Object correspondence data
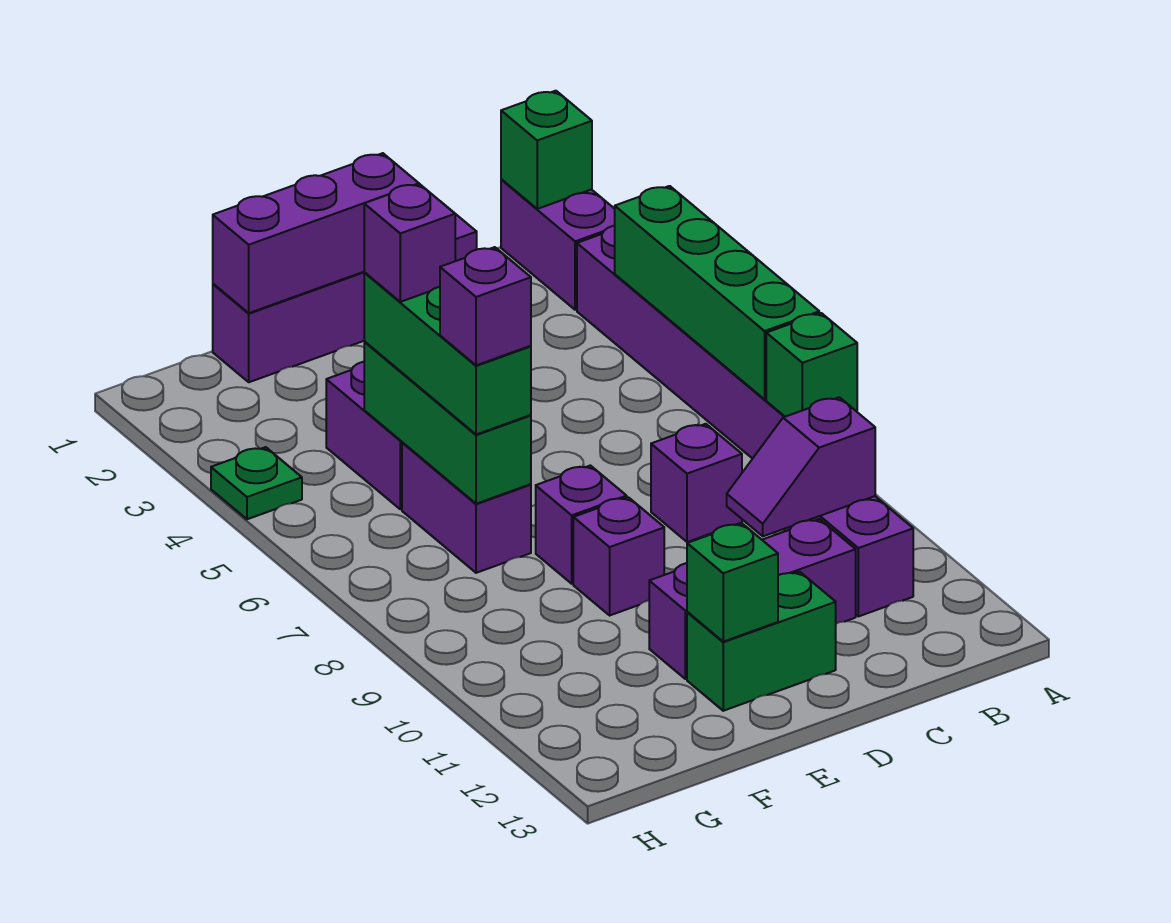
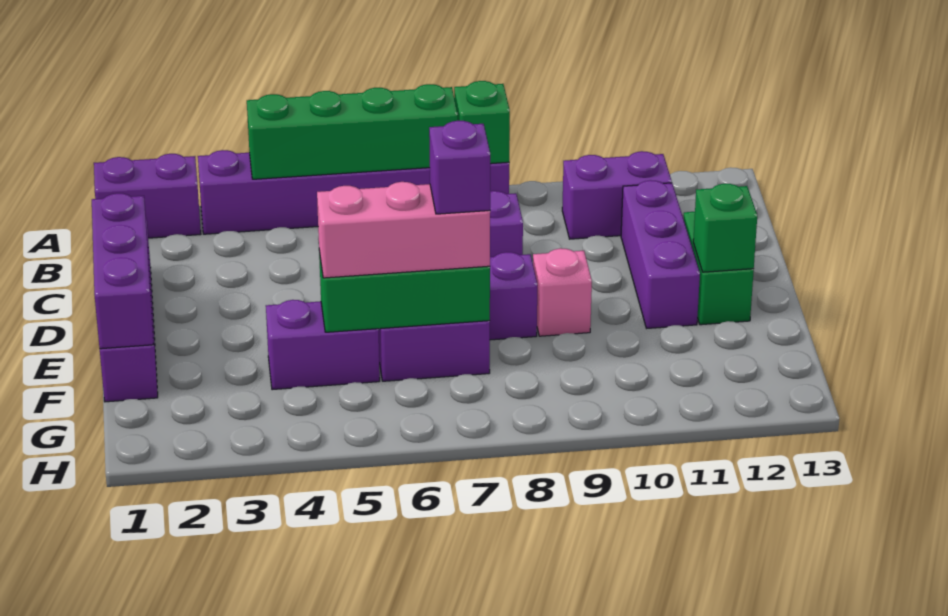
green brick A1 level 2 -> none
purple slope B10:C10 level 2 top B -> none
purple brick E9 level 1 -> pink brick E9 level 1
green brick F5:F7 level 3 -> pink brick F5:F7 level 3
purple brick F5 level 4 -> none
green plate H4 level 1 -> none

WHAT IS NEEDED
Output the entries above verbatim, with no picture included.

ANSWER AREA
green brick A1 level 2 -> none
purple slope B10:C10 level 2 top B -> none
purple brick E9 level 1 -> pink brick E9 level 1
green brick F5:F7 level 3 -> pink brick F5:F7 level 3
purple brick F5 level 4 -> none
green plate H4 level 1 -> none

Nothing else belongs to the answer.